Whenever a line below includes the string "DGND", show it.

INFORMATION PROVIDED Start Marker

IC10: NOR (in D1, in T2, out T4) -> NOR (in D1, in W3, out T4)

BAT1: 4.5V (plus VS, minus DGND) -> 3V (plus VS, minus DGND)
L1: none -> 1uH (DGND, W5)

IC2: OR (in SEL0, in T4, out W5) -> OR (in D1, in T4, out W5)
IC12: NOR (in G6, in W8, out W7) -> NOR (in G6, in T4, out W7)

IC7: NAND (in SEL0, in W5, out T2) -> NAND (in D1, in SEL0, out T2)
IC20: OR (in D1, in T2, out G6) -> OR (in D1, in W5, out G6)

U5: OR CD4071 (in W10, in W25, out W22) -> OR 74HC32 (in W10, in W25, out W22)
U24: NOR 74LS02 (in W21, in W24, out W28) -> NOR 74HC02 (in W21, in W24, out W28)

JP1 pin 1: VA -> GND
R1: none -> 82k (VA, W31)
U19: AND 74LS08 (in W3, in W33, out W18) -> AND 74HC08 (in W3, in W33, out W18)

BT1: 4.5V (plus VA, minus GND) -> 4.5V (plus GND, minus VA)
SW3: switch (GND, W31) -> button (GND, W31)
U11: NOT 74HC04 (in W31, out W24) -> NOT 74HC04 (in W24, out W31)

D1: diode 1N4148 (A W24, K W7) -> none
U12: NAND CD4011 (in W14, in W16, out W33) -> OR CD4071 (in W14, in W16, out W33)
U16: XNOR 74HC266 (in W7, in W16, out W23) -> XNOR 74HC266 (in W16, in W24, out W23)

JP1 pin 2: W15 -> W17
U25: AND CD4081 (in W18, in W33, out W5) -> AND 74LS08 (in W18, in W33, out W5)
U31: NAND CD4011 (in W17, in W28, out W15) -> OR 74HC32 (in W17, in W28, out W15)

INFORMATION PROVIDED End Marker

» **RESULT BELOW**:
BAT1: 4.5V (plus VS, minus DGND) -> 3V (plus VS, minus DGND)
L1: none -> 1uH (DGND, W5)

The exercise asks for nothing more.